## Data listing
==============================
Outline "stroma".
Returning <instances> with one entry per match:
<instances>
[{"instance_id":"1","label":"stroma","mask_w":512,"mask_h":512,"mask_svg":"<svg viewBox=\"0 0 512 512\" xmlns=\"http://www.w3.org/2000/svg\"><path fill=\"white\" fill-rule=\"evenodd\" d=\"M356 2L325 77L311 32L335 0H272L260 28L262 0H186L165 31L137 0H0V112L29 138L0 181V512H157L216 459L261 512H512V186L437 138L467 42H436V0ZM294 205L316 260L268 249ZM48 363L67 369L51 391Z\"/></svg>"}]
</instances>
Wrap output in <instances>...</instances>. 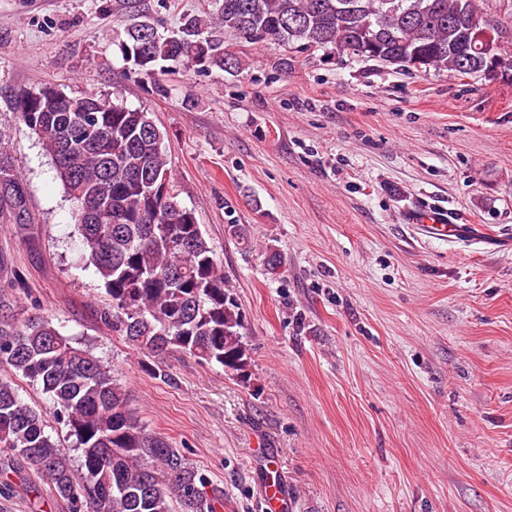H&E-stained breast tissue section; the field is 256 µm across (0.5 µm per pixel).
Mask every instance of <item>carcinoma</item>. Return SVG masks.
<instances>
[{
	"mask_svg": "<svg viewBox=\"0 0 512 512\" xmlns=\"http://www.w3.org/2000/svg\"><path fill=\"white\" fill-rule=\"evenodd\" d=\"M215 20L240 42L263 31L299 52L323 49L410 71L464 76L482 72L495 44L472 42L488 27L479 0H221ZM208 21L186 15L162 37L146 22L126 29L123 57L142 48L136 67L148 76L199 65L240 69L236 53L205 36ZM19 118L54 165L73 207L86 265L108 297L100 318L137 349L160 356L176 349L232 372H245L248 350L237 299L194 212L177 200L165 136L149 113L89 92L60 97L45 84ZM168 182L162 198L154 190ZM0 223H30L27 185L0 152ZM268 274L282 267L265 249ZM38 384L58 423L74 439V465L47 433L41 412L19 395L14 377ZM45 479L62 512H216L224 492L142 425L125 388L87 346H76L52 318L20 319L0 307V484L11 475Z\"/></svg>",
	"mask_w": 512,
	"mask_h": 512,
	"instance_id": "carcinoma-1",
	"label": "carcinoma"
}]
</instances>
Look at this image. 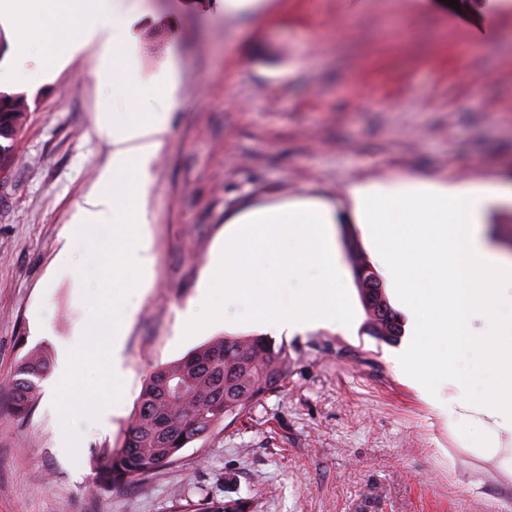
==============================
## Task requirements
Beginning with the line containing "Mask every instance" and ending with the last line of the material, output each line exactly; do not include pictures.

## Solution
Mask every instance of <item>carcinoma</item>. Return SVG masks.
<instances>
[{
	"mask_svg": "<svg viewBox=\"0 0 512 512\" xmlns=\"http://www.w3.org/2000/svg\"><path fill=\"white\" fill-rule=\"evenodd\" d=\"M215 20L240 42L263 31L299 52L323 49L410 71L464 76L482 72L495 44L472 42L488 27L479 0H221ZM208 21L186 15L162 37L146 22L126 29L123 57L142 48L136 67L148 76L199 65L240 69L236 53L205 36ZM19 118L54 165L73 207L86 265L108 297L100 318L137 349L160 356L176 349L232 372H245L248 350L237 299L194 212L177 200L165 136L149 113L89 92L60 97L45 84ZM168 182L162 198L154 190ZM0 223H30L27 185L0 152ZM268 274L282 267L265 249ZM38 384L58 423L74 439V465L47 433L41 412L19 395L14 377ZM45 479L62 512H216L224 492L142 425L125 388L87 346H76L52 318L20 319L0 307V484L11 475Z\"/></svg>",
	"mask_w": 512,
	"mask_h": 512,
	"instance_id": "carcinoma-1",
	"label": "carcinoma"
}]
</instances>
Look at this image. 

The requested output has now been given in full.